* [Aim of the task]
Restate all the data word for word and omit the pictures.

* [Given data]
^^^^

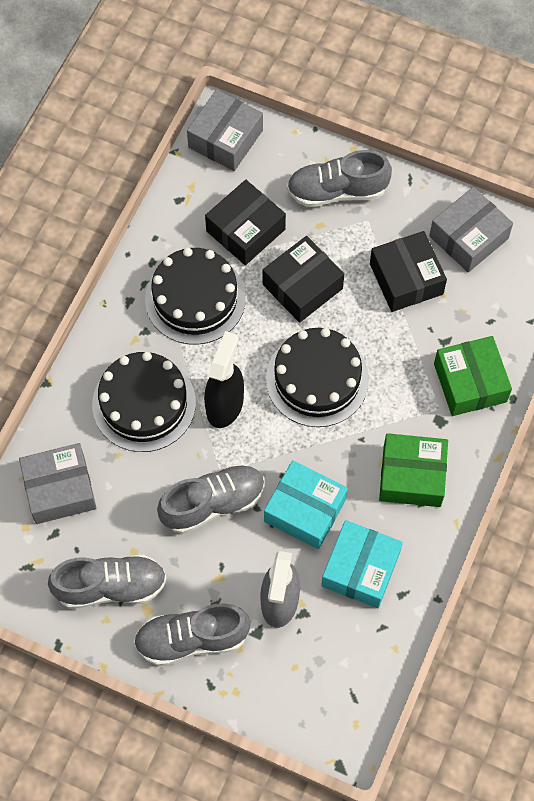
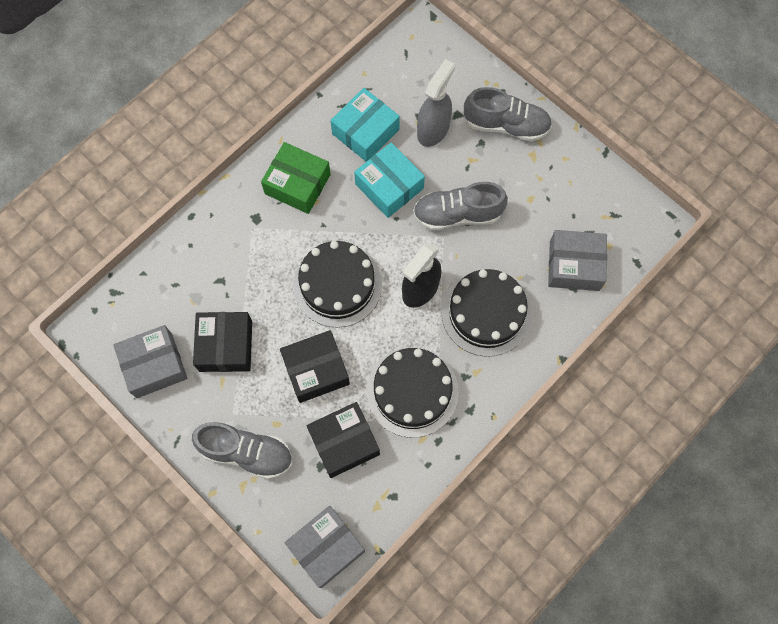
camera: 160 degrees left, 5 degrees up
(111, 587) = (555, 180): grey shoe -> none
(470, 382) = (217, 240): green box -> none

^^^^

* [Answer to this problem]
camera: 160 degrees left, 5 degrees up
(111, 587) = (555, 180): grey shoe -> none
(470, 382) = (217, 240): green box -> none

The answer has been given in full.